▸ What to do: Print exactly the lines below between the line holding "camera: 10 degrees left, 10 degrees down" and the line holding "(203, 193) = (555, 99): blue", inclusive, and nothing more.

Records for this task Start Marker

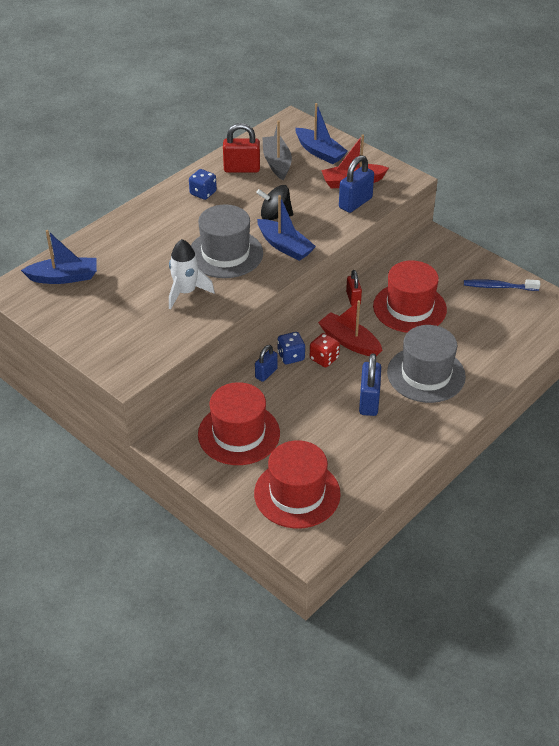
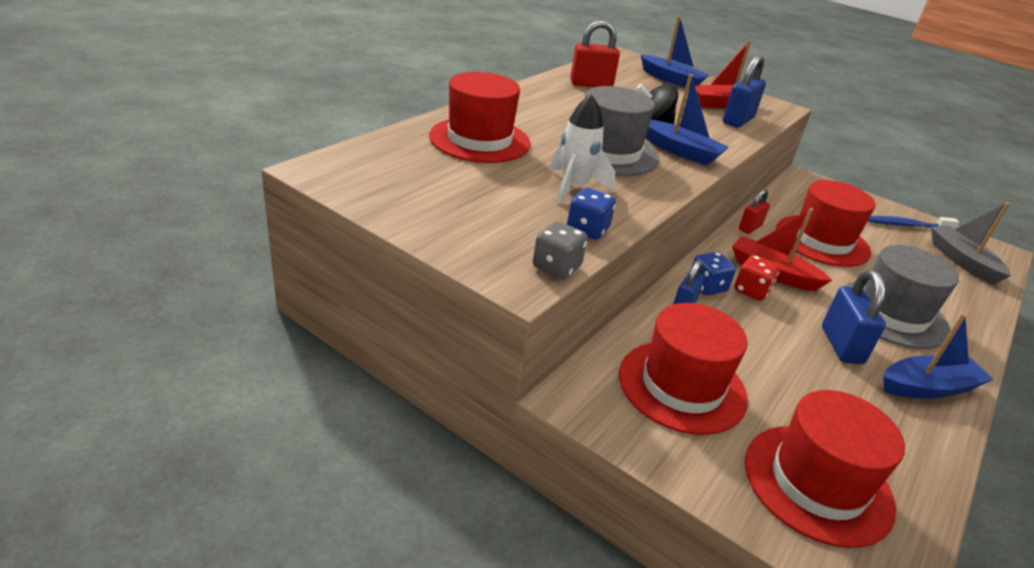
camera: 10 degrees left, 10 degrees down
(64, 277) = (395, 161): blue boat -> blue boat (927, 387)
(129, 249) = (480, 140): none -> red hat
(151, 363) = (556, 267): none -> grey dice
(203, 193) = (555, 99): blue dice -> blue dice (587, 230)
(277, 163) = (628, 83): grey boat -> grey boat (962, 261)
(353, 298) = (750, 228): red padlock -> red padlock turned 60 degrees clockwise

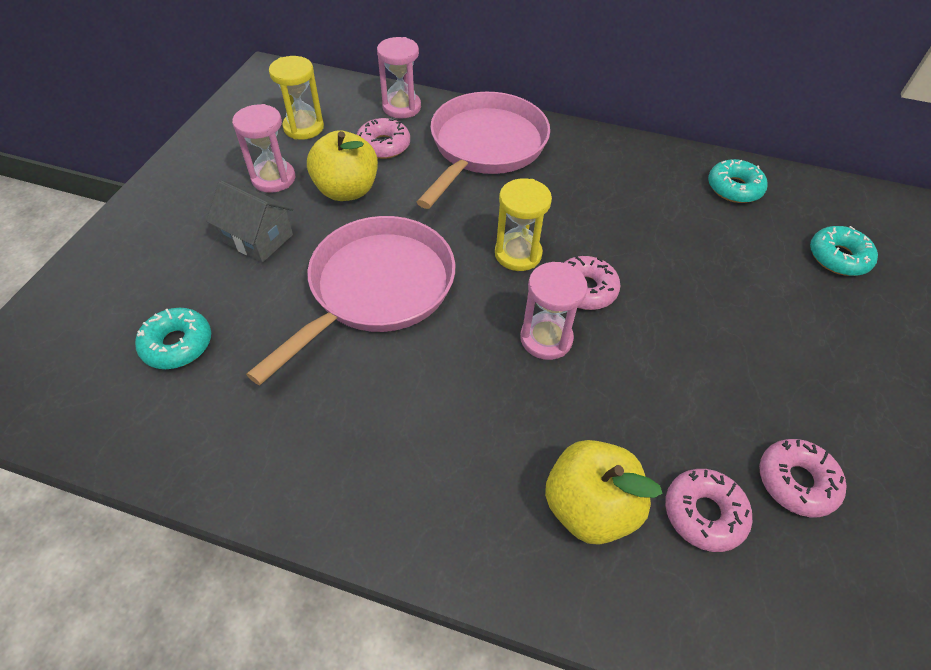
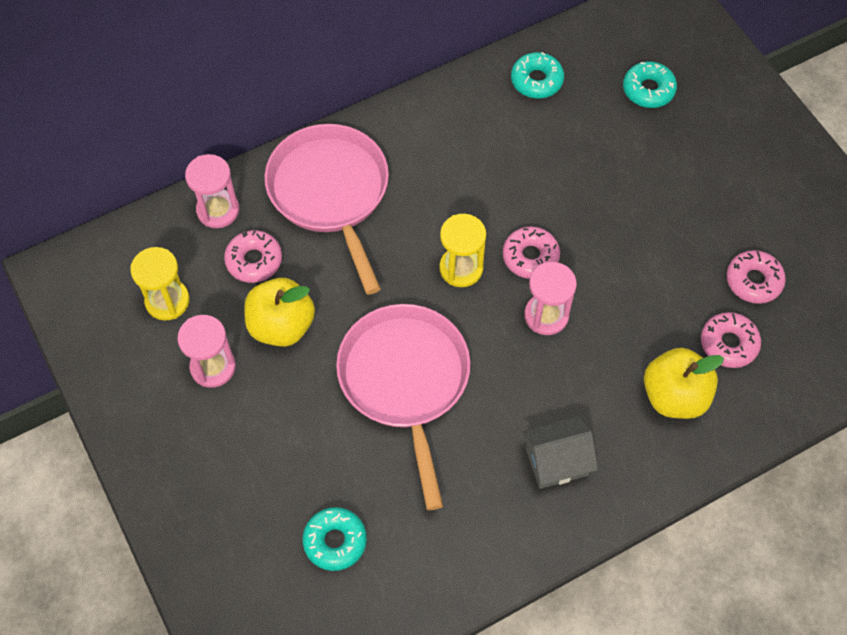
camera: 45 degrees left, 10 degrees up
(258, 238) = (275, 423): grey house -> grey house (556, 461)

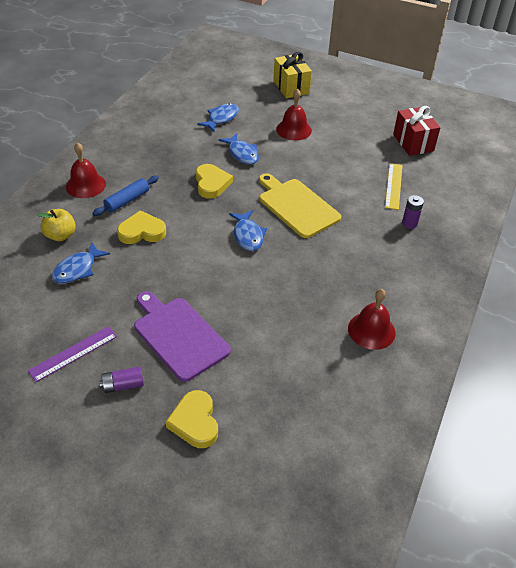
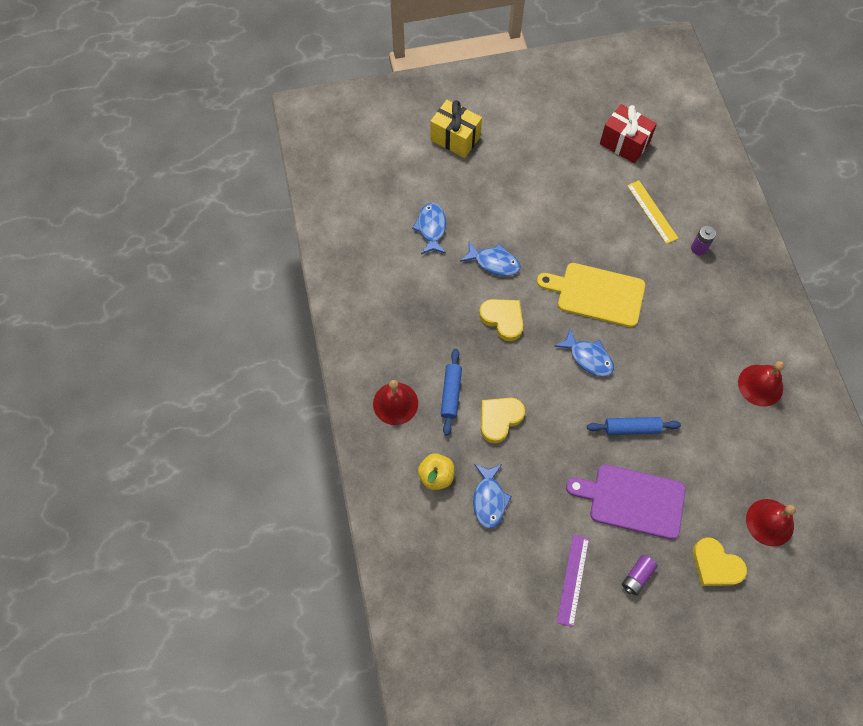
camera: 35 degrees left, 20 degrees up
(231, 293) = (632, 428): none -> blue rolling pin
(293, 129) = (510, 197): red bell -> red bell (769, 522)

Records for this task End Marker
Records for this task Start Marker

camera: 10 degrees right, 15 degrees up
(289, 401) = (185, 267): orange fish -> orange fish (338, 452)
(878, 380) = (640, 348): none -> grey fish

Records for this task End Marker

▸ Answer box:
camera: 10 degrees left, 10 degrees down
(64, 277) = (395, 161): blue boat -> blue boat (927, 387)
(129, 249) = (480, 140): none -> red hat
(151, 363) = (556, 267): none -> grey dice
(203, 193) = (555, 99): blue dice -> blue dice (587, 230)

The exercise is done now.